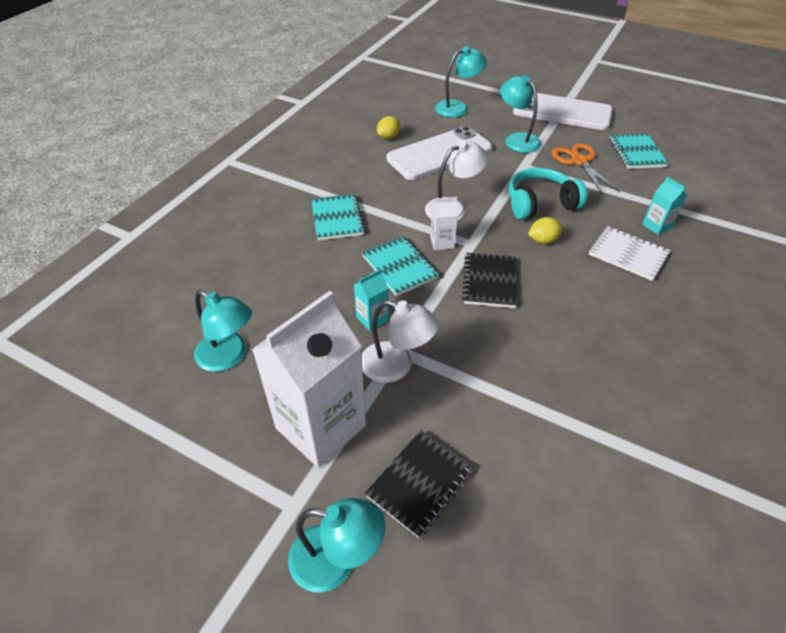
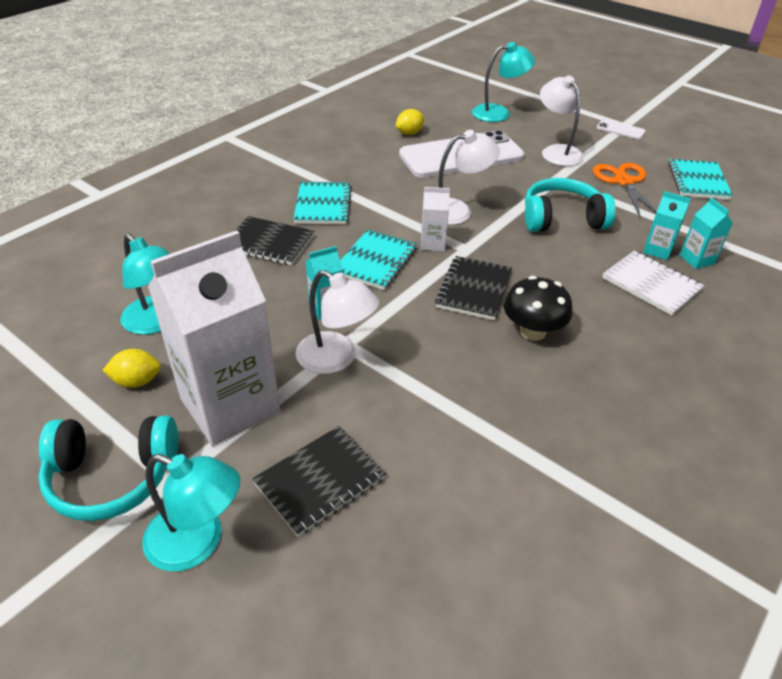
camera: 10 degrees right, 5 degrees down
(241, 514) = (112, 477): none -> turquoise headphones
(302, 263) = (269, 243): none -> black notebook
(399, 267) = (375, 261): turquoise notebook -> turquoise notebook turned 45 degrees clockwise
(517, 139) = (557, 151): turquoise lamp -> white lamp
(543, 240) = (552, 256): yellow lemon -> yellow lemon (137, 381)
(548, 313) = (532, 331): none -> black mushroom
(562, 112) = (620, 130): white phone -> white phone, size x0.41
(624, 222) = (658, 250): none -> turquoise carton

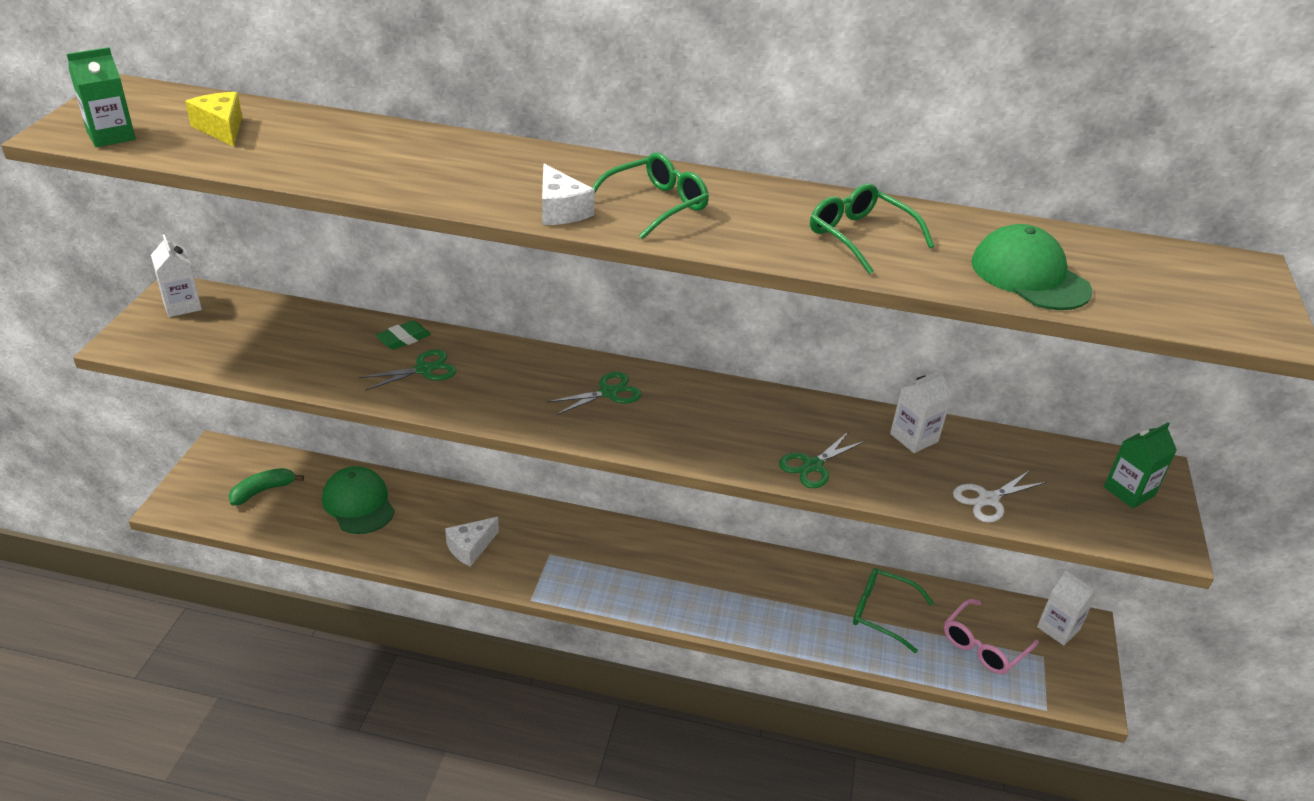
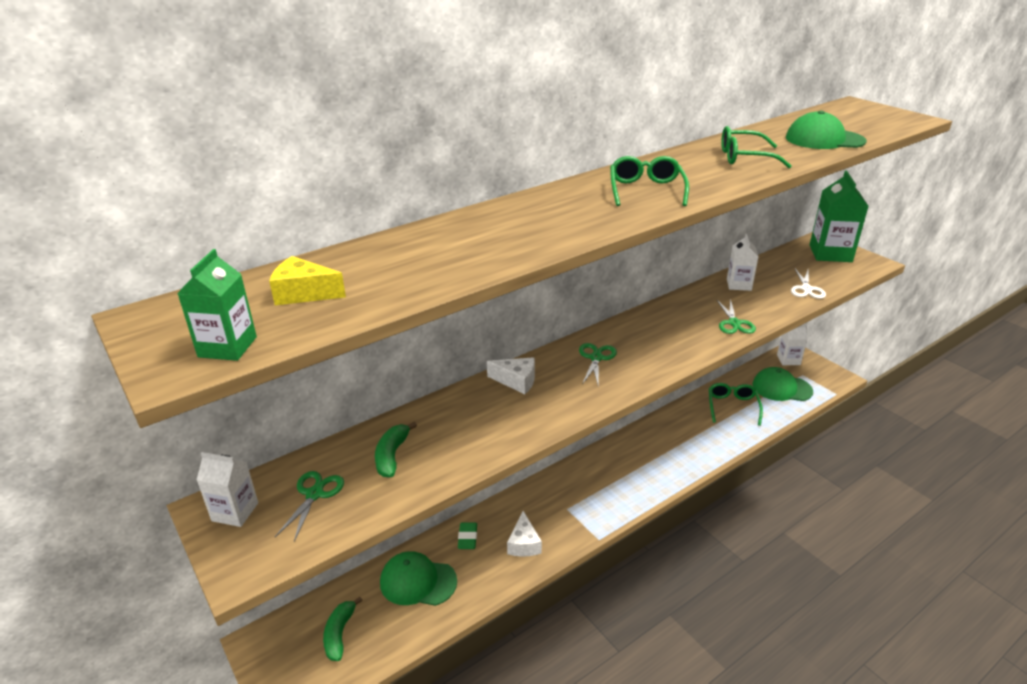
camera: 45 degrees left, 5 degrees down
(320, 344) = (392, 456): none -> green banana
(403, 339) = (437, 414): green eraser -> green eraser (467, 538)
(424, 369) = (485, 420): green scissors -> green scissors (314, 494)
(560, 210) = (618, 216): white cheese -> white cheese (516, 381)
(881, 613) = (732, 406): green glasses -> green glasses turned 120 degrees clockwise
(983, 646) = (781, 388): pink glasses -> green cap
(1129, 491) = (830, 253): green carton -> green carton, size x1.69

——————

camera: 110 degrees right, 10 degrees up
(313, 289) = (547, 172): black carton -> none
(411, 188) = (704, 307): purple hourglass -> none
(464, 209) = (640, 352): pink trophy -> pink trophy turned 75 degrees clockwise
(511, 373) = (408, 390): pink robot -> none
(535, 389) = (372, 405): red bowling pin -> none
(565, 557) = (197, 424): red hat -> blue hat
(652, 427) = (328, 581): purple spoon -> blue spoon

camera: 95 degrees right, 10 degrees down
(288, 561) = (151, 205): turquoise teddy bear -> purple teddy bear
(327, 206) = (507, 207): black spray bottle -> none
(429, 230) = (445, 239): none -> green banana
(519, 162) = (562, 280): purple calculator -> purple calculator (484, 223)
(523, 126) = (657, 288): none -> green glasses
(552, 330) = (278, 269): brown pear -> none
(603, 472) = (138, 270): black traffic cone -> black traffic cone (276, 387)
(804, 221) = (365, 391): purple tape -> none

——————

ASSIGNMENT — What's needed is an exact copy of the records above from the line containing "camera: 10 degrees right, 5 degrees down" down to the line containing "(1129, 491) = (830, 253): green", both included, without any pictures.

YOUR SOLUTION —
camera: 10 degrees right, 5 degrees down
(241, 514) = (112, 477): none -> turquoise headphones
(302, 263) = (269, 243): none -> black notebook
(399, 267) = (375, 261): turquoise notebook -> turquoise notebook turned 45 degrees clockwise
(517, 139) = (557, 151): turquoise lamp -> white lamp
(543, 240) = (552, 256): yellow lemon -> yellow lemon (137, 381)
(548, 313) = (532, 331): none -> black mushroom
(562, 112) = (620, 130): white phone -> white phone, size x0.41
(624, 222) = (658, 250): none -> turquoise carton

camera: 45 degrees left, 5 degrees down
(320, 344) = (392, 456): none -> green banana
(403, 339) = (437, 414): green eraser -> green eraser (467, 538)
(424, 369) = (485, 420): green scissors -> green scissors (314, 494)
(560, 210) = (618, 216): white cheese -> white cheese (516, 381)
(881, 613) = (732, 406): green glasses -> green glasses turned 120 degrees clockwise
(983, 646) = (781, 388): pink glasses -> green cap
(1129, 491) = (830, 253): green carton -> green carton, size x1.69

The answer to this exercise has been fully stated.